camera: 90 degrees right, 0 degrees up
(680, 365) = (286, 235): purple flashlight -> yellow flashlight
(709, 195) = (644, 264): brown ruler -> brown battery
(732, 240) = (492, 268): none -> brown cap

-=-=-=-=-

§ Exercise
Beginning with the line that contains "(709, 195) = (644, 264): brown", set down every line through the end of the data without change.

§ Response to this task
(709, 195) = (644, 264): brown ruler -> brown battery
(732, 240) = (492, 268): none -> brown cap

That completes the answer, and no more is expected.